[Records shown]:
☆ ☆ ☆ ☆ ☆ ☆ ☆

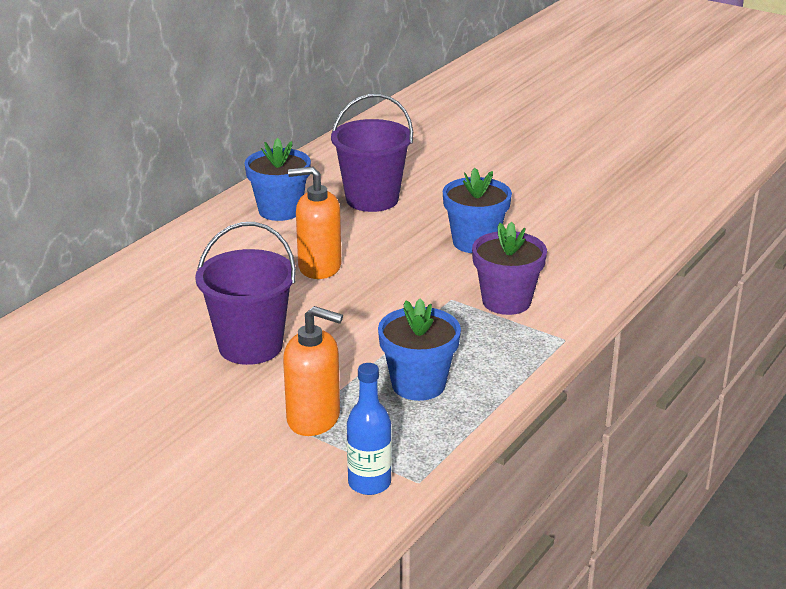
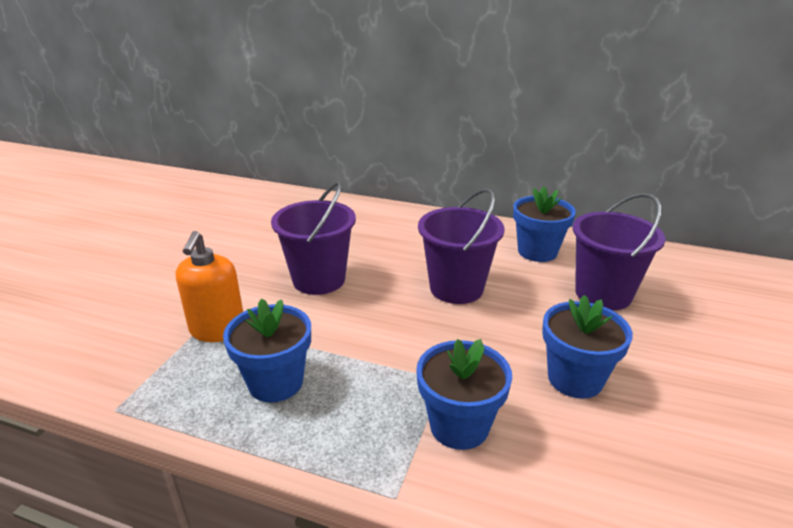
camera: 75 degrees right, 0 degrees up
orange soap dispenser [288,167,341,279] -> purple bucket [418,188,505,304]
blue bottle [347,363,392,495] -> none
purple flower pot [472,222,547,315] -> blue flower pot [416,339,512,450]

☆ ☆ ☆ ☆ ☆ ☆ ☆

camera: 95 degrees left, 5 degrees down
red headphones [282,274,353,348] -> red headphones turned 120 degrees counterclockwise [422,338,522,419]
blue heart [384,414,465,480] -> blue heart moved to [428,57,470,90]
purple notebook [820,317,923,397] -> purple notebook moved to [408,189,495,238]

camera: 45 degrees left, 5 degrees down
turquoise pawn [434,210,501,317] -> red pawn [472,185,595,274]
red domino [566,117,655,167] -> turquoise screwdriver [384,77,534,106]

☆ ☆ ☆ ☆ ☆ ☆ ☆

[Task objective]:
The lines to copy are those in the records above containing the word "left".

[Written solution]:
camera: 95 degrees left, 5 degrees down
camera: 45 degrees left, 5 degrees down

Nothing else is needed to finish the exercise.